____ The data

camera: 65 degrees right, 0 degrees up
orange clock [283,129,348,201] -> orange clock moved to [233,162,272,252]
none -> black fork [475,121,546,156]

________
____ The data

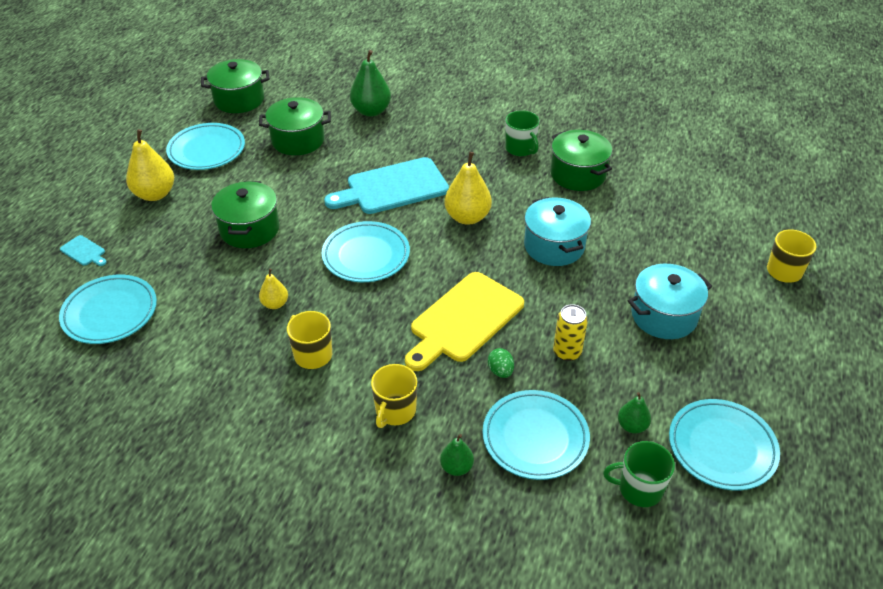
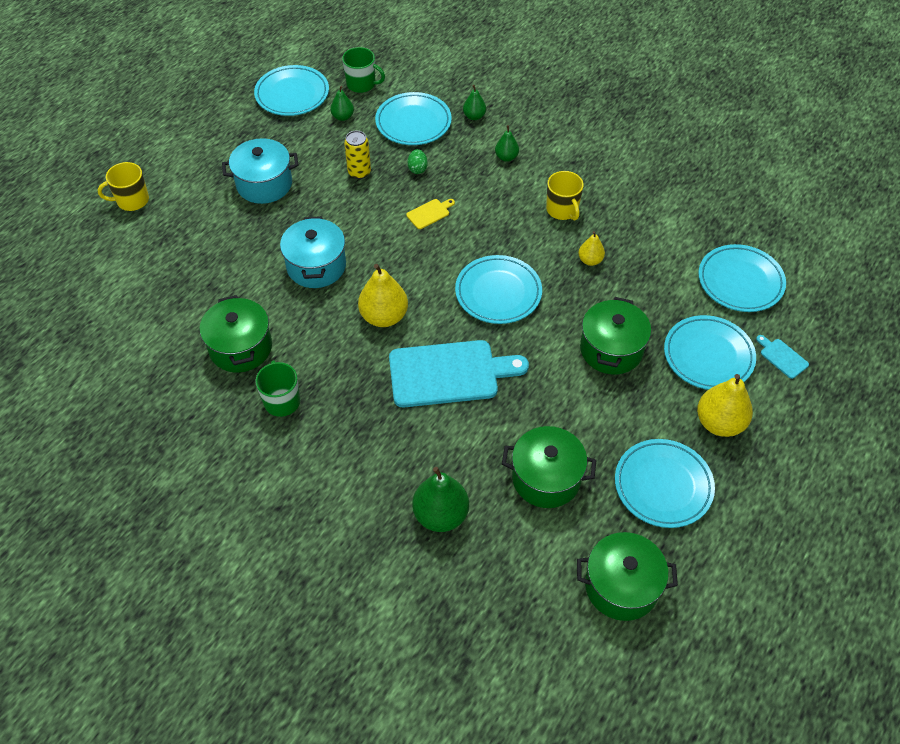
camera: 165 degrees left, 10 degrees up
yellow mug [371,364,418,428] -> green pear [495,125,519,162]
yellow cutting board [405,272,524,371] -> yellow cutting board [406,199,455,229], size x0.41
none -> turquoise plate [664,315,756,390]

________
____ The data

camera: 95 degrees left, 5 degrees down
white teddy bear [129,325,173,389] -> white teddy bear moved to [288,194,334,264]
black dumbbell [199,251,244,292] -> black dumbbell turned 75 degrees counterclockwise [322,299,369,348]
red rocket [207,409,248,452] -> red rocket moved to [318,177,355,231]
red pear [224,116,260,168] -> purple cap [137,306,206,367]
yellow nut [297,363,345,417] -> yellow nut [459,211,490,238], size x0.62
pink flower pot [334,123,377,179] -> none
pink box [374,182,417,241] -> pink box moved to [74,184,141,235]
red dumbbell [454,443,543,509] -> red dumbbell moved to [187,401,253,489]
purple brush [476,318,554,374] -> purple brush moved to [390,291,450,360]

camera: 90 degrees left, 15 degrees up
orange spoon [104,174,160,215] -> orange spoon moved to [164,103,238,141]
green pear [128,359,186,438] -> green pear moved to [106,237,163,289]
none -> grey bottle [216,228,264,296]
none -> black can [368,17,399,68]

________

» **Directions**: Looking at the data above, write out exactly the lines that start at the one containing "camera: 95 degrees left, 5 degrees down" and end at the one containing "none -> black can [368,17,399,68]"; include both and nothing beyond.

» **Answer to this problem**:
camera: 95 degrees left, 5 degrees down
white teddy bear [129,325,173,389] -> white teddy bear moved to [288,194,334,264]
black dumbbell [199,251,244,292] -> black dumbbell turned 75 degrees counterclockwise [322,299,369,348]
red rocket [207,409,248,452] -> red rocket moved to [318,177,355,231]
red pear [224,116,260,168] -> purple cap [137,306,206,367]
yellow nut [297,363,345,417] -> yellow nut [459,211,490,238], size x0.62
pink flower pot [334,123,377,179] -> none
pink box [374,182,417,241] -> pink box moved to [74,184,141,235]
red dumbbell [454,443,543,509] -> red dumbbell moved to [187,401,253,489]
purple brush [476,318,554,374] -> purple brush moved to [390,291,450,360]

camera: 90 degrees left, 15 degrees up
orange spoon [104,174,160,215] -> orange spoon moved to [164,103,238,141]
green pear [128,359,186,438] -> green pear moved to [106,237,163,289]
none -> grey bottle [216,228,264,296]
none -> black can [368,17,399,68]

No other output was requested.